Assignment = The copy must match the data below line for line and contain no images.

Data items =
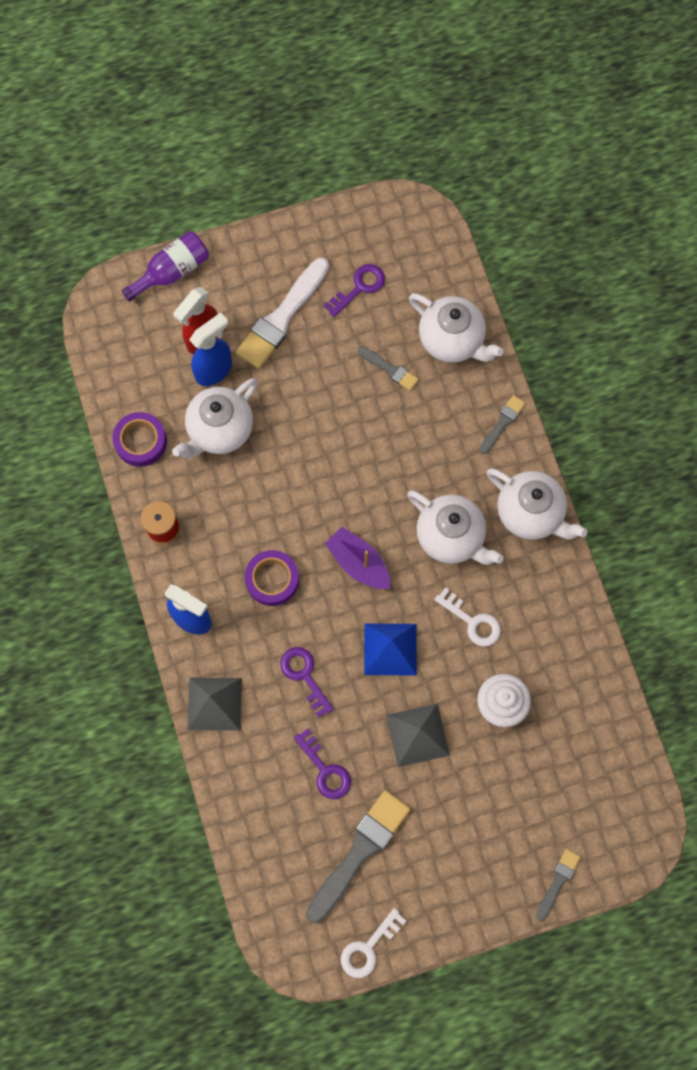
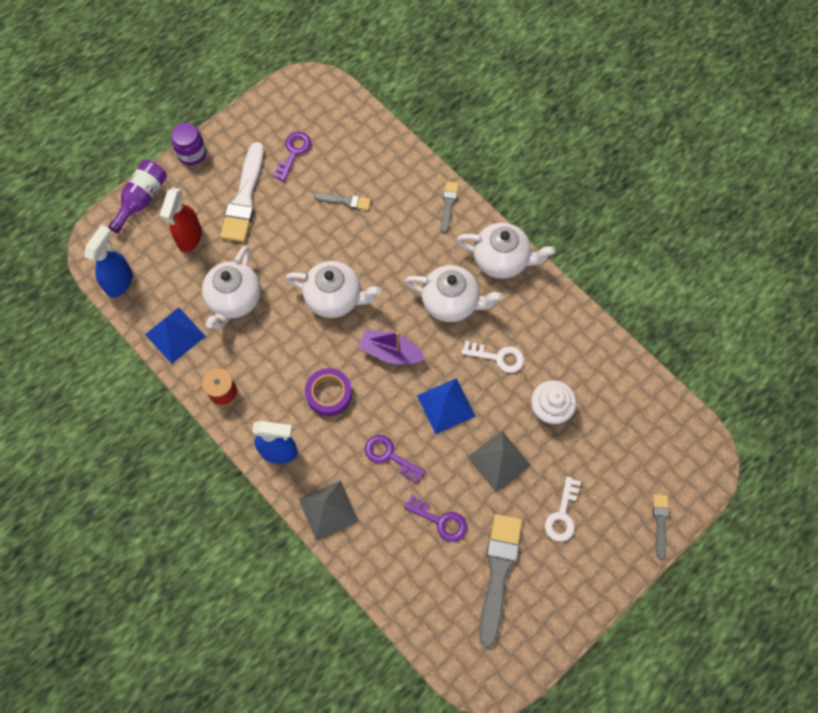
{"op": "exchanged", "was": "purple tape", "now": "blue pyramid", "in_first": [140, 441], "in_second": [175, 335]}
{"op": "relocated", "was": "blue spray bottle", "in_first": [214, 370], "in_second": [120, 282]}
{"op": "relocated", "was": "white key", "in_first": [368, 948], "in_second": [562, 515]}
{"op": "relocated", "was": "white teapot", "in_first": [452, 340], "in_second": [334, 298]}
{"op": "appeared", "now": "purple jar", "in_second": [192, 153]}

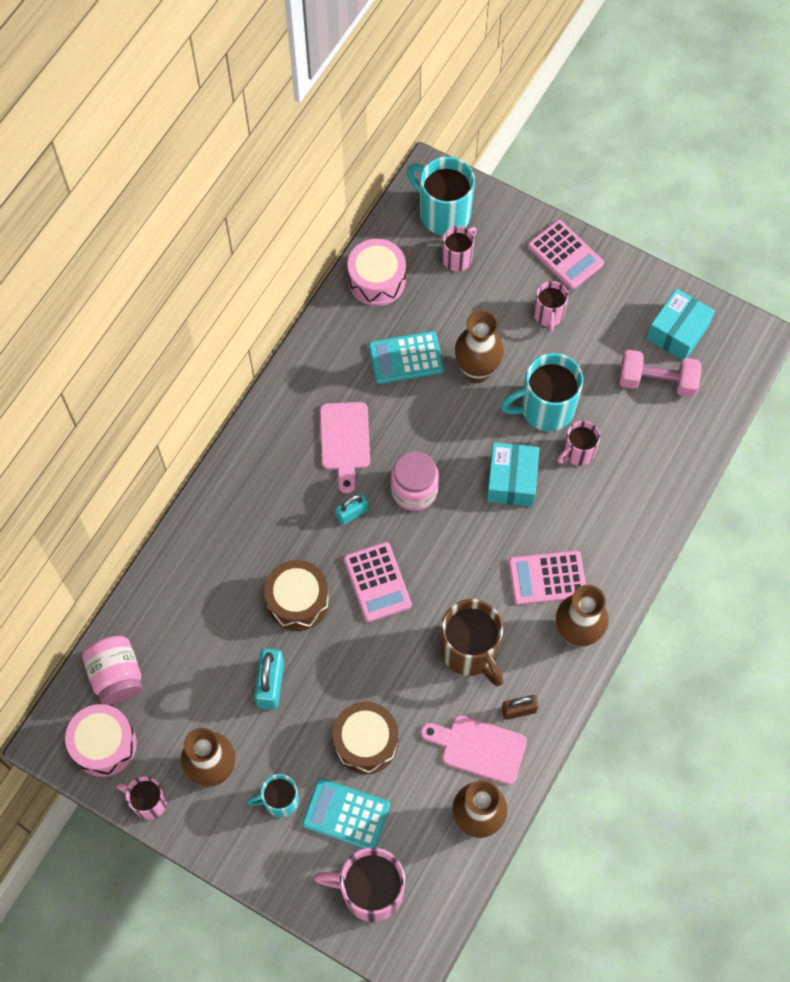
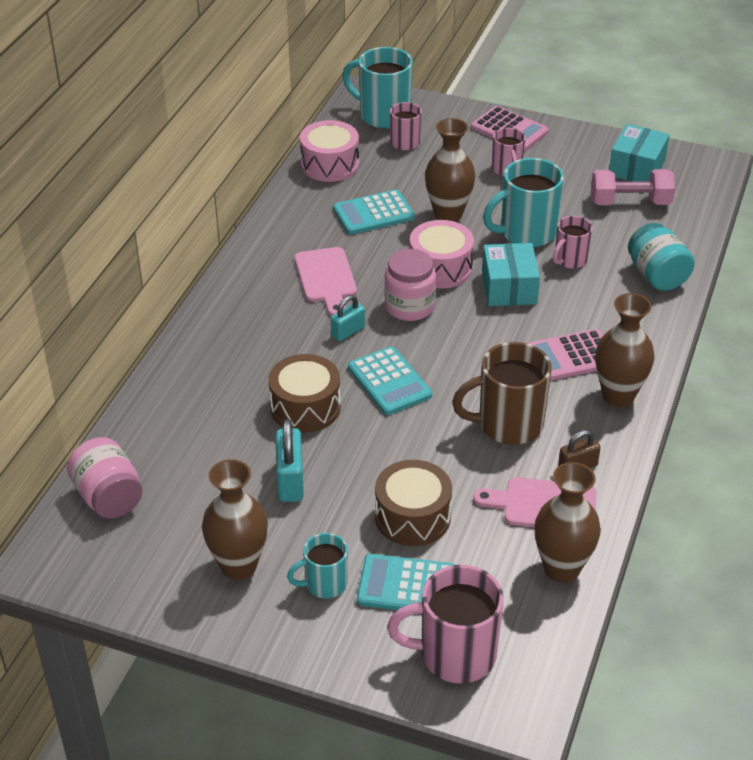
{"op": "relocated", "was": "pink drum", "in_first": [104, 744], "in_second": [440, 268]}
{"op": "missing", "was": "pink mug", "in_first": [148, 801]}
{"op": "colour", "was": "pink calculator", "now": "turquoise calculator", "in_first": [377, 582], "in_second": [389, 381]}
{"op": "spun", "was": "brown mug", "in_first": [470, 651], "in_second": [508, 424], "clockwise": 120}
{"op": "appeared", "now": "turquoise jar", "in_second": [657, 275]}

Written answer =
{"op": "exchanged", "was": "purple tape", "now": "blue pyramid", "in_first": [140, 441], "in_second": [175, 335]}
{"op": "relocated", "was": "blue spray bottle", "in_first": [214, 370], "in_second": [120, 282]}
{"op": "relocated", "was": "white key", "in_first": [368, 948], "in_second": [562, 515]}
{"op": "relocated", "was": "white teapot", "in_first": [452, 340], "in_second": [334, 298]}
{"op": "appeared", "now": "purple jar", "in_second": [192, 153]}

{"op": "relocated", "was": "pink drum", "in_first": [104, 744], "in_second": [440, 268]}
{"op": "missing", "was": "pink mug", "in_first": [148, 801]}
{"op": "colour", "was": "pink calculator", "now": "turquoise calculator", "in_first": [377, 582], "in_second": [389, 381]}
{"op": "spun", "was": "brown mug", "in_first": [470, 651], "in_second": [508, 424], "clockwise": 120}
{"op": "appeared", "now": "turquoise jar", "in_second": [657, 275]}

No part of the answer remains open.